• WHAT NEEDS TO BE DONE
Somewhere below is a line with "(438, 273) = (189, 313): orange gift -> none" and, later, a line with "(506, 107) = (557, 343): black"; repeat those two lines and all the lines between them, exactly as they are.

• SUPPLIED ENTRIES

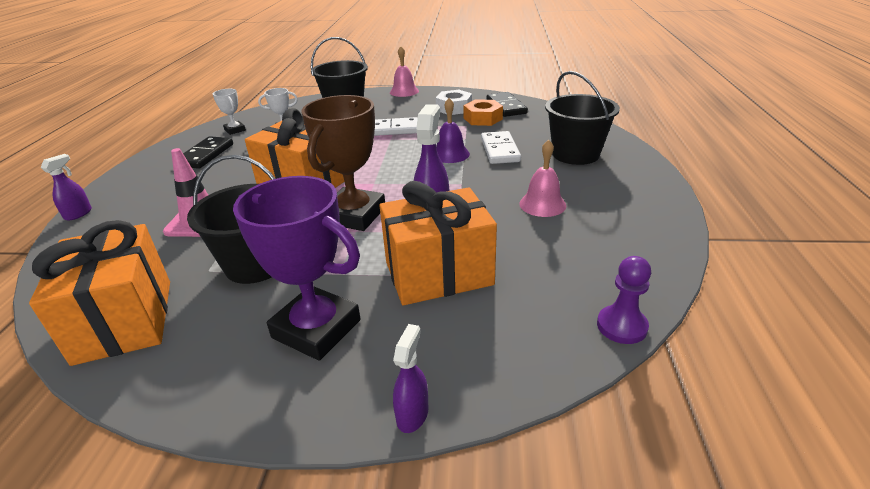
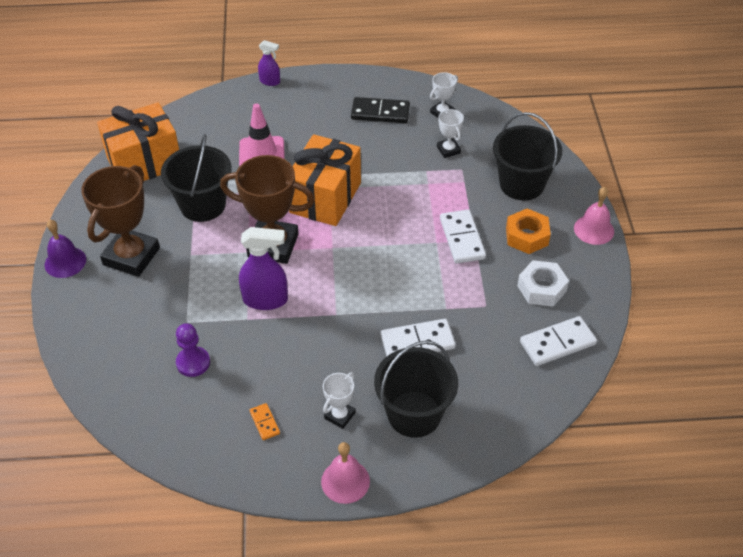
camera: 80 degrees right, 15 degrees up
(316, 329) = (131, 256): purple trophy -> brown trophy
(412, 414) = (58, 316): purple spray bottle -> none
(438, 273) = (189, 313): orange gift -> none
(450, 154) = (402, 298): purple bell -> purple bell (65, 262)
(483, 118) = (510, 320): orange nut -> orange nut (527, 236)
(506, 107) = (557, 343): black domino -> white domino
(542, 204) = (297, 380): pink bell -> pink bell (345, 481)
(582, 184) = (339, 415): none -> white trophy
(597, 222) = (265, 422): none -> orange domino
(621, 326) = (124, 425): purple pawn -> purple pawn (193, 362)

* * *

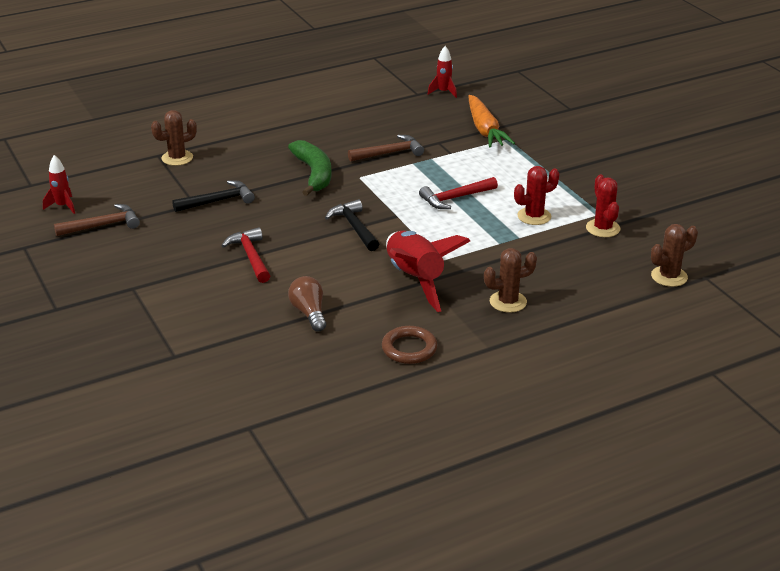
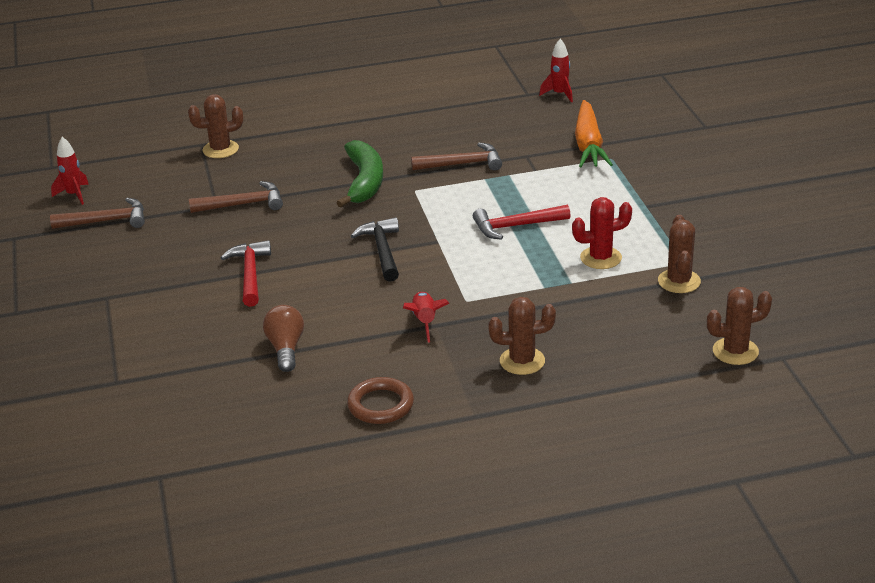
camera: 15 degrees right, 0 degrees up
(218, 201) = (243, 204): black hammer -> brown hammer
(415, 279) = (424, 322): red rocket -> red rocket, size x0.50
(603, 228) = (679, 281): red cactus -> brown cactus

---

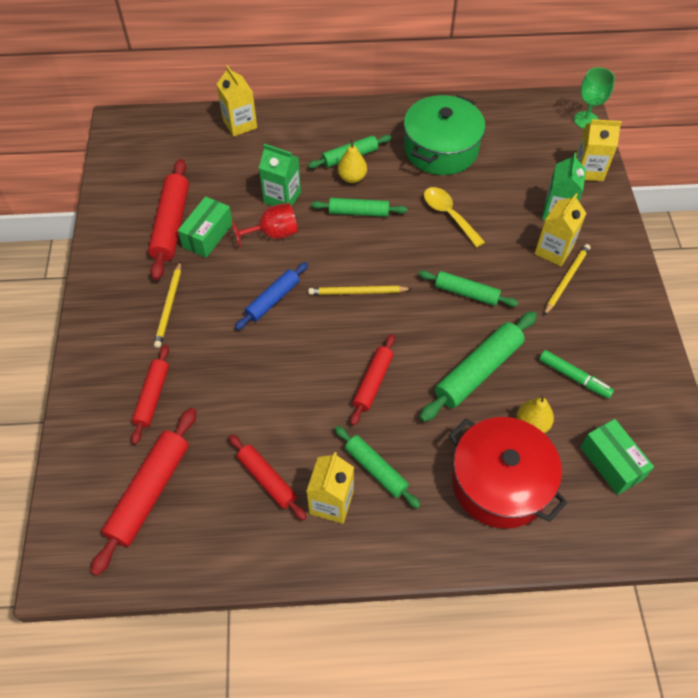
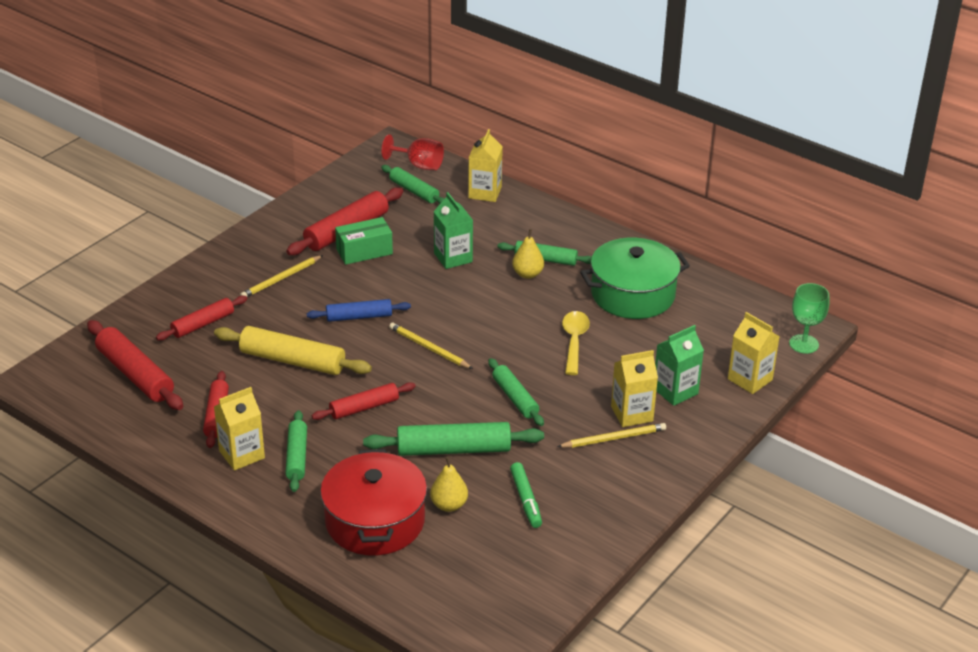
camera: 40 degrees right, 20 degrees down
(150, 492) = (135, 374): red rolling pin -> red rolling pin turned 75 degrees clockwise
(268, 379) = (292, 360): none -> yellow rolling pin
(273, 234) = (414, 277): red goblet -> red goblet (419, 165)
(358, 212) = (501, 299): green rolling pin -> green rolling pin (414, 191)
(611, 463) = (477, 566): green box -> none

• EXERCISE OUTPUT
(438, 273) = (189, 313): orange gift -> none
(450, 154) = (402, 298): purple bell -> purple bell (65, 262)
(483, 118) = (510, 320): orange nut -> orange nut (527, 236)
(506, 107) = (557, 343): black domino -> white domino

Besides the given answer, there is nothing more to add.